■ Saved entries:
***
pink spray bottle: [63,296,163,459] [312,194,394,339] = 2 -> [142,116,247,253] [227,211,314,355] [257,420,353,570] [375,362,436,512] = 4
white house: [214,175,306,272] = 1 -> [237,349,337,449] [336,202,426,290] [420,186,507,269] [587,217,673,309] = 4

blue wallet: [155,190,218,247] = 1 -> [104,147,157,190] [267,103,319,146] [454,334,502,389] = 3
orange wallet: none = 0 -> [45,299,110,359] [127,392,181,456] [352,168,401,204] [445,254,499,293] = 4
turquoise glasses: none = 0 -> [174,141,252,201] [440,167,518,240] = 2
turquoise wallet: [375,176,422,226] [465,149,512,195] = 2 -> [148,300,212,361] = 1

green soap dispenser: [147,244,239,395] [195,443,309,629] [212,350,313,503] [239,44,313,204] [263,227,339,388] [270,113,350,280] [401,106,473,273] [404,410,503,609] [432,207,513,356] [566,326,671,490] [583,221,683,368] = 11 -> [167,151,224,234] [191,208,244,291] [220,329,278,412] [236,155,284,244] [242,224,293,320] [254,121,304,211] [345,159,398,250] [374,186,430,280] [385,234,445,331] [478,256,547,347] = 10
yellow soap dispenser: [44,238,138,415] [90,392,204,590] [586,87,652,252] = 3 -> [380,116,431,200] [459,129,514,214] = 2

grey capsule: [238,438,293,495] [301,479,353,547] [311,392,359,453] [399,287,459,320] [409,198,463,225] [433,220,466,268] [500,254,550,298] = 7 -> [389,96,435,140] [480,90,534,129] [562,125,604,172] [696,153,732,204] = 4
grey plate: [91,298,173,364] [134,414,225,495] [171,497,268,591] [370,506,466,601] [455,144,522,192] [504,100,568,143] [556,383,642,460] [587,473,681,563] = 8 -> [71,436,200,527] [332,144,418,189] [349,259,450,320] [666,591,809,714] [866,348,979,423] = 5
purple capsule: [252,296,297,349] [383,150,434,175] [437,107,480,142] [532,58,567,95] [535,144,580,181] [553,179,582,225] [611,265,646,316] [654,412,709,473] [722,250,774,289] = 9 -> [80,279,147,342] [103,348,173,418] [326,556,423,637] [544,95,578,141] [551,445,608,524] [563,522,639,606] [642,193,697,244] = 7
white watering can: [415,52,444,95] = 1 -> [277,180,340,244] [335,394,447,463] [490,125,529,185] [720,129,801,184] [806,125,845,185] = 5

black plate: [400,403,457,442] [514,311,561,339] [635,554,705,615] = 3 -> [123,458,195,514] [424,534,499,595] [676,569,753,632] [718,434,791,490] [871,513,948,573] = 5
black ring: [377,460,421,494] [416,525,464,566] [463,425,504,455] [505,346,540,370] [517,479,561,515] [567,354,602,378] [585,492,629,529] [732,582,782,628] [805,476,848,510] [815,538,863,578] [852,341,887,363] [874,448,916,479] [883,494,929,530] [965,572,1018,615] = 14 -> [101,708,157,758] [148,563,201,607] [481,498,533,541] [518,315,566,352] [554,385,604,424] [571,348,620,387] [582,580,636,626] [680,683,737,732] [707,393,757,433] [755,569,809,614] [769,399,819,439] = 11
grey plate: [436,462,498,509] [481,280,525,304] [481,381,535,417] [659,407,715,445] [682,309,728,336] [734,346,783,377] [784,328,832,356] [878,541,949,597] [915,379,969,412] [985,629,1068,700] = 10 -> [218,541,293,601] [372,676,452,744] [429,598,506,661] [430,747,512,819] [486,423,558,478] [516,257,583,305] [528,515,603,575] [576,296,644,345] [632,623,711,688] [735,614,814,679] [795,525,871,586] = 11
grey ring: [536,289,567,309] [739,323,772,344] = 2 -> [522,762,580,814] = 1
***
■ TASK ITEM: All the lines above must be output exactly, with none omitted.

■ RESPONSE:
pink spray bottle: [63,296,163,459] [312,194,394,339] = 2 -> [142,116,247,253] [227,211,314,355] [257,420,353,570] [375,362,436,512] = 4
white house: [214,175,306,272] = 1 -> [237,349,337,449] [336,202,426,290] [420,186,507,269] [587,217,673,309] = 4

blue wallet: [155,190,218,247] = 1 -> [104,147,157,190] [267,103,319,146] [454,334,502,389] = 3
orange wallet: none = 0 -> [45,299,110,359] [127,392,181,456] [352,168,401,204] [445,254,499,293] = 4
turquoise glasses: none = 0 -> [174,141,252,201] [440,167,518,240] = 2
turquoise wallet: [375,176,422,226] [465,149,512,195] = 2 -> [148,300,212,361] = 1

green soap dispenser: [147,244,239,395] [195,443,309,629] [212,350,313,503] [239,44,313,204] [263,227,339,388] [270,113,350,280] [401,106,473,273] [404,410,503,609] [432,207,513,356] [566,326,671,490] [583,221,683,368] = 11 -> [167,151,224,234] [191,208,244,291] [220,329,278,412] [236,155,284,244] [242,224,293,320] [254,121,304,211] [345,159,398,250] [374,186,430,280] [385,234,445,331] [478,256,547,347] = 10
yellow soap dispenser: [44,238,138,415] [90,392,204,590] [586,87,652,252] = 3 -> [380,116,431,200] [459,129,514,214] = 2

grey capsule: [238,438,293,495] [301,479,353,547] [311,392,359,453] [399,287,459,320] [409,198,463,225] [433,220,466,268] [500,254,550,298] = 7 -> [389,96,435,140] [480,90,534,129] [562,125,604,172] [696,153,732,204] = 4
grey plate: [91,298,173,364] [134,414,225,495] [171,497,268,591] [370,506,466,601] [455,144,522,192] [504,100,568,143] [556,383,642,460] [587,473,681,563] = 8 -> [71,436,200,527] [332,144,418,189] [349,259,450,320] [666,591,809,714] [866,348,979,423] = 5
purple capsule: [252,296,297,349] [383,150,434,175] [437,107,480,142] [532,58,567,95] [535,144,580,181] [553,179,582,225] [611,265,646,316] [654,412,709,473] [722,250,774,289] = 9 -> [80,279,147,342] [103,348,173,418] [326,556,423,637] [544,95,578,141] [551,445,608,524] [563,522,639,606] [642,193,697,244] = 7
white watering can: [415,52,444,95] = 1 -> [277,180,340,244] [335,394,447,463] [490,125,529,185] [720,129,801,184] [806,125,845,185] = 5

black plate: [400,403,457,442] [514,311,561,339] [635,554,705,615] = 3 -> [123,458,195,514] [424,534,499,595] [676,569,753,632] [718,434,791,490] [871,513,948,573] = 5
black ring: [377,460,421,494] [416,525,464,566] [463,425,504,455] [505,346,540,370] [517,479,561,515] [567,354,602,378] [585,492,629,529] [732,582,782,628] [805,476,848,510] [815,538,863,578] [852,341,887,363] [874,448,916,479] [883,494,929,530] [965,572,1018,615] = 14 -> [101,708,157,758] [148,563,201,607] [481,498,533,541] [518,315,566,352] [554,385,604,424] [571,348,620,387] [582,580,636,626] [680,683,737,732] [707,393,757,433] [755,569,809,614] [769,399,819,439] = 11
grey plate: [436,462,498,509] [481,280,525,304] [481,381,535,417] [659,407,715,445] [682,309,728,336] [734,346,783,377] [784,328,832,356] [878,541,949,597] [915,379,969,412] [985,629,1068,700] = 10 -> [218,541,293,601] [372,676,452,744] [429,598,506,661] [430,747,512,819] [486,423,558,478] [516,257,583,305] [528,515,603,575] [576,296,644,345] [632,623,711,688] [735,614,814,679] [795,525,871,586] = 11
grey ring: [536,289,567,309] [739,323,772,344] = 2 -> [522,762,580,814] = 1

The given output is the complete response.